Spatial reasoning records
★ ★ ★ ★

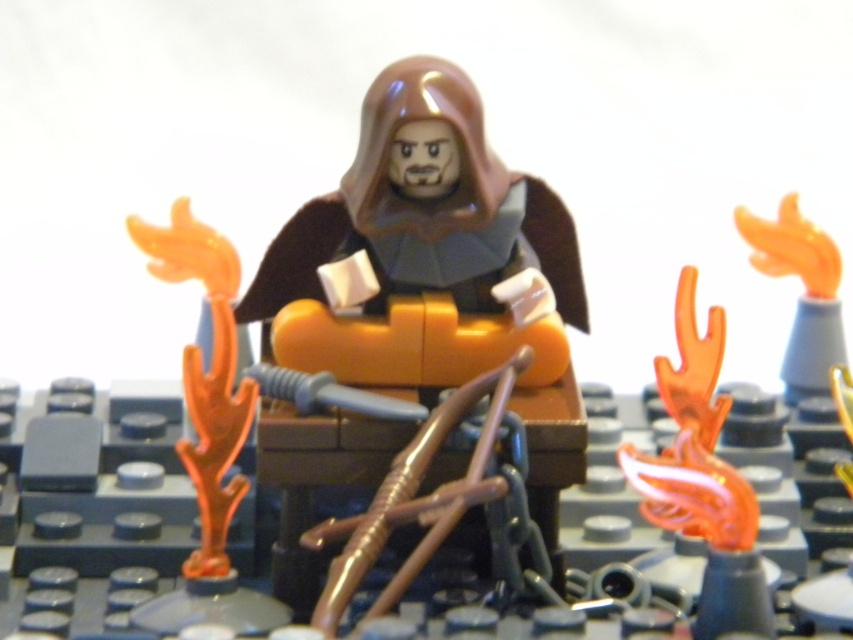
Question: Among these points, which one is farthest from the camera?

Choices:
 (A) (276, 278)
 (B) (813, 230)

Answer: (B)

Question: In this image, where is brown matte/soft robe at center located relative to translucent orange flame at upper right?

Choices:
 (A) right
 (B) left

Answer: (B)

Question: Considering the relative positions of brown matte/soft robe at center and translucent orange flame at upper right in the image provided, where is brown matte/soft robe at center located with respect to translucent orange flame at upper right?

Choices:
 (A) right
 (B) left

Answer: (B)

Question: Can you confirm if brown matte/soft robe at center is positioned above orange translucent flame at right?

Choices:
 (A) no
 (B) yes

Answer: (A)

Question: Estimate the real-world distances between objects in this image. Which object is closer to the translucent orange flame at upper right?

Choices:
 (A) orange translucent flame at right
 (B) brown matte/soft robe at center

Answer: (B)

Question: Which of the following is the farthest from the observer?

Choices:
 (A) pyautogui.click(x=548, y=532)
 (B) pyautogui.click(x=813, y=358)

Answer: (B)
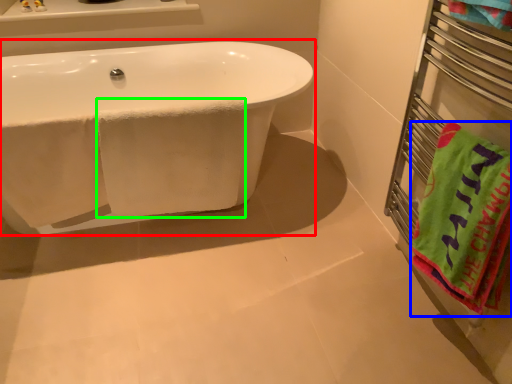
Question: Which is farther away from bathtub (highlighted by a red box)? beach towel (highlighted by a blue box) or bath towel (highlighted by a green box)?

Choices:
 (A) beach towel
 (B) bath towel

Answer: (A)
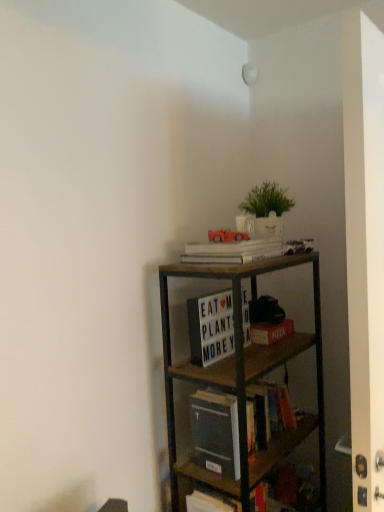
Question: Visually, is white matte book at upper center, marked as the 1th book in a top-to-bottom arrangement, positioned to the left or to the right of green matte plant at upper center?

Choices:
 (A) left
 (B) right

Answer: (A)

Question: Looking at their shapes, would you say white matte book at upper center, acting as the 3th book starting from the bottom, is wider or thinner than green matte plant at upper center?

Choices:
 (A) wide
 (B) thin

Answer: (A)

Question: Considering the real-world distances, which object is closest to the wooden shelf at center?

Choices:
 (A) white matte letter board at center, positioned as the second book in top-to-bottom order
 (B) hardcover book at center, placed as the 3th book when sorted from top to bottom
 (C) green matte plant at upper center
 (D) matte red car at upper center
 (E) red matte paper at center

Answer: (B)

Question: Estimate the real-world distances between objects in this image. Which object is farther from the hardcover book at center, placed as the 3th book when sorted from top to bottom?

Choices:
 (A) white matte letter board at center, positioned as the second book in top-to-bottom order
 (B) white matte book at upper center, marked as the 1th book in a top-to-bottom arrangement
 (C) green matte plant at upper center
 (D) red matte paper at center
 (E) wooden shelf at center

Answer: (C)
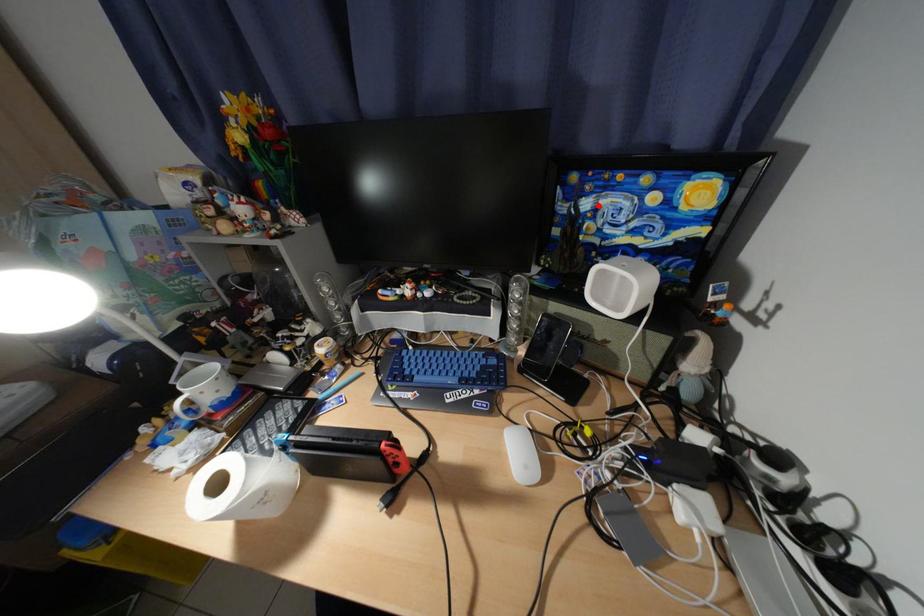
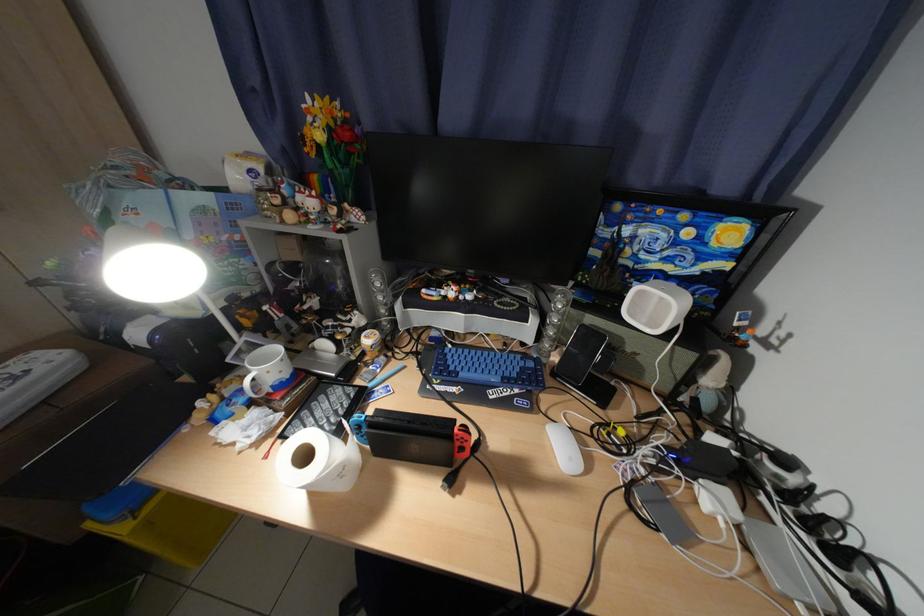
Where in the second image is the point corresponding to the highlighted location from the first image?

(638, 233)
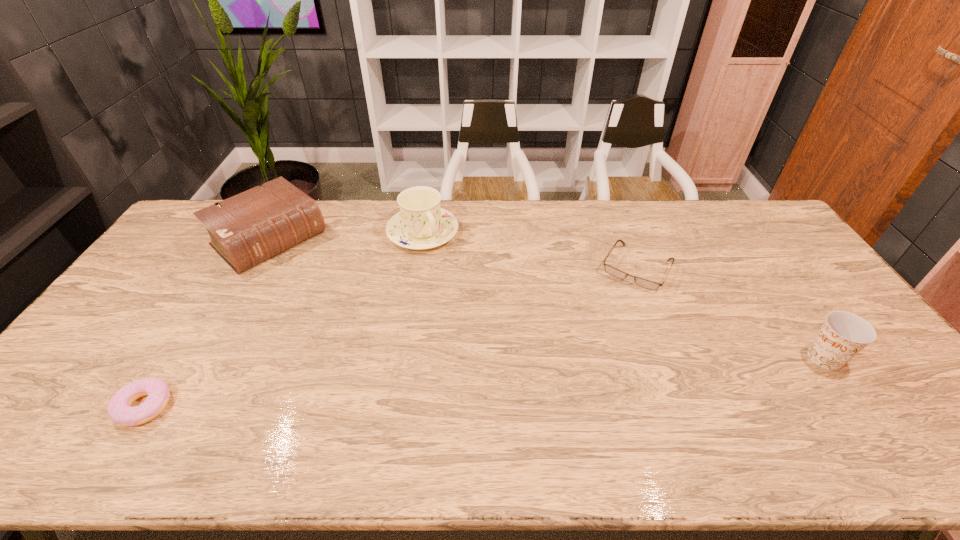
In order to click on the nearest object in this screenshot , I will do `click(119, 409)`.

Locate an element on the screen. This screenshot has width=960, height=540. the fourth farthest object is located at coordinates (843, 335).

Locate an element on the screen. This screenshot has height=540, width=960. the rightmost object is located at coordinates (843, 335).

Identify the location of chinaware. This screenshot has height=540, width=960. (421, 224).

You are a GUI agent. You are given a task and a screenshot of the screen. Output one action in this format:
    pyautogui.click(x=<x>, y=<y>)
    Task: Click on the fourth object from left to right
    The height and width of the screenshot is (540, 960).
    Given the screenshot: What is the action you would take?
    pyautogui.click(x=647, y=284)

Identify the location of Bible. The height and width of the screenshot is (540, 960). (249, 228).

This screenshot has width=960, height=540. Find the location of `vacant space situated on the right of the doughnut`. vacant space situated on the right of the doughnut is located at coordinates (228, 406).

Where is `blank space located on the back of the rightmost object`? This screenshot has height=540, width=960. blank space located on the back of the rightmost object is located at coordinates [x=784, y=300].

Identify the location of vacant area situated 0.220m on the handle side of the third object from right to left. (468, 293).

Locate an element on the screen. Image resolution: width=960 pixels, height=540 pixels. free space located 0.080m on the handle side of the third object from right to left is located at coordinates (447, 266).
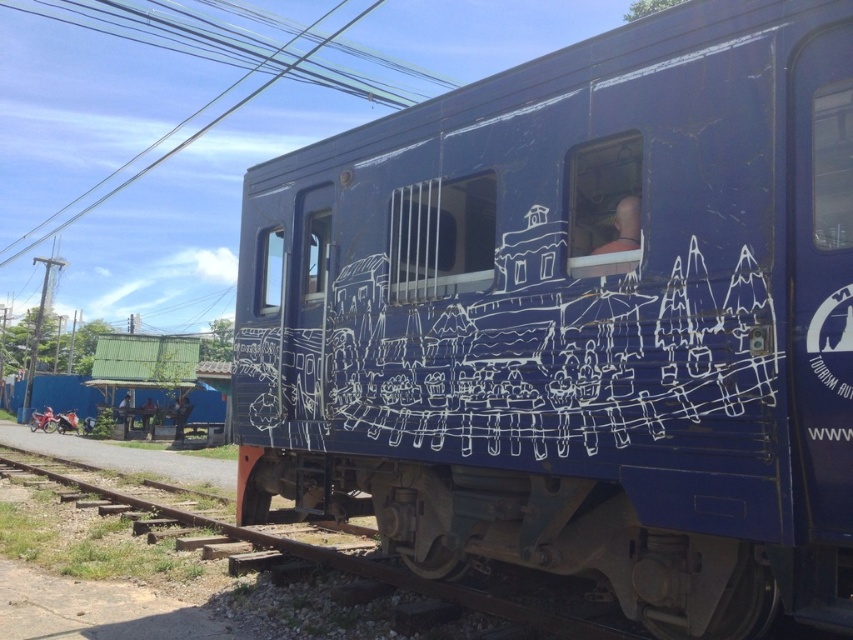
Question: Which object is the farthest from the metal/rough track at lower center?

Choices:
 (A) blue matte train at center
 (B) white chalk drawing at center

Answer: (A)

Question: Can you confirm if white chalk drawing at center is positioned below metal/rough track at lower center?

Choices:
 (A) yes
 (B) no

Answer: (B)

Question: Based on their relative distances, which object is farther from the white chalk drawing at center?

Choices:
 (A) metal/rough track at lower center
 (B) blue matte train at center

Answer: (A)

Question: Which object appears farthest from the camera in this image?

Choices:
 (A) blue matte train at center
 (B) white chalk drawing at center
 (C) metal/rough track at lower center

Answer: (C)

Question: Is blue matte train at center above white chalk drawing at center?

Choices:
 (A) yes
 (B) no

Answer: (B)

Question: From the image, what is the correct spatial relationship of blue matte train at center in relation to metal/rough track at lower center?

Choices:
 (A) left
 (B) right

Answer: (B)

★ ★ ★ ★

Exercise requirements: Rewrite the stretch of rows from the line containing "farthest object is located at coordinates (843, 335)." through the line containing "rightmost object is located at coordinates (843, 335).", replacing "screenshot" with "screen image" and keeping everything else the same.

Correct result:
Locate an element on the screen. This screen image has width=960, height=540. the fourth farthest object is located at coordinates (843, 335).

Locate an element on the screen. This screen image has height=540, width=960. the rightmost object is located at coordinates (843, 335).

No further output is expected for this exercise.